(Given entries)
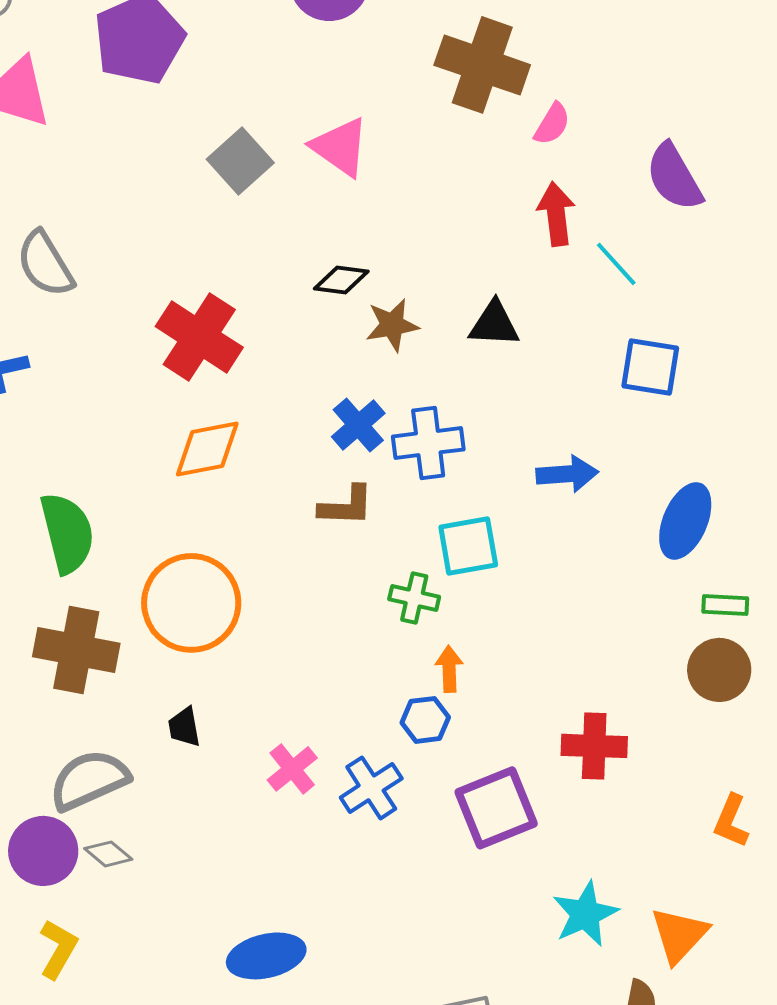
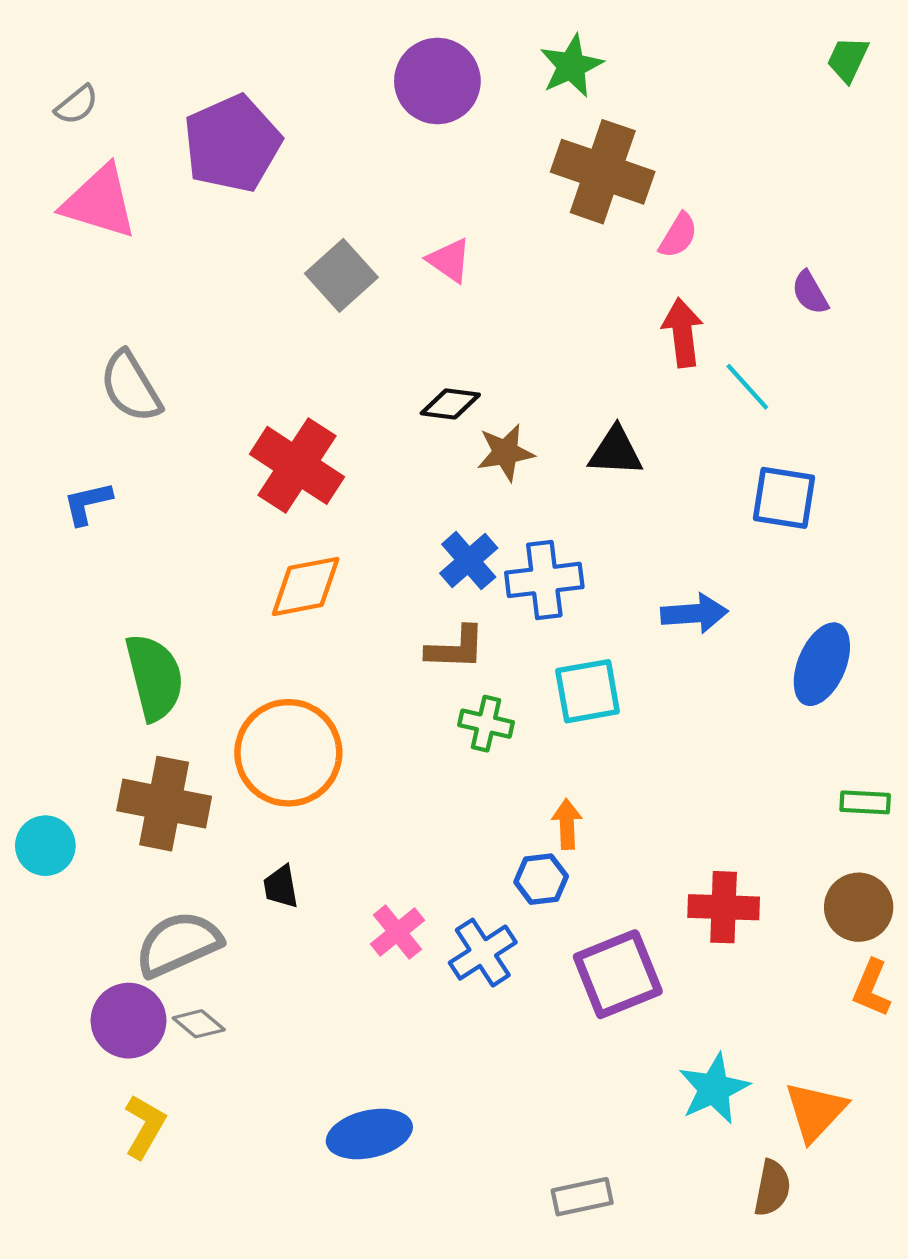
pink triangle: (340, 147) -> (449, 260), size x0.7
purple semicircle: (674, 177) -> (810, 293), size x0.6
green cross: (414, 598) -> (486, 724), moved
green rectangle: (725, 605) -> (865, 802), moved
brown circle: (719, 670) -> (859, 907), moved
(End Given entries)
This exercise needs every line of the listing that contains the word "size".

pink triangle: (340, 147) -> (449, 260), size x0.7
purple semicircle: (674, 177) -> (810, 293), size x0.6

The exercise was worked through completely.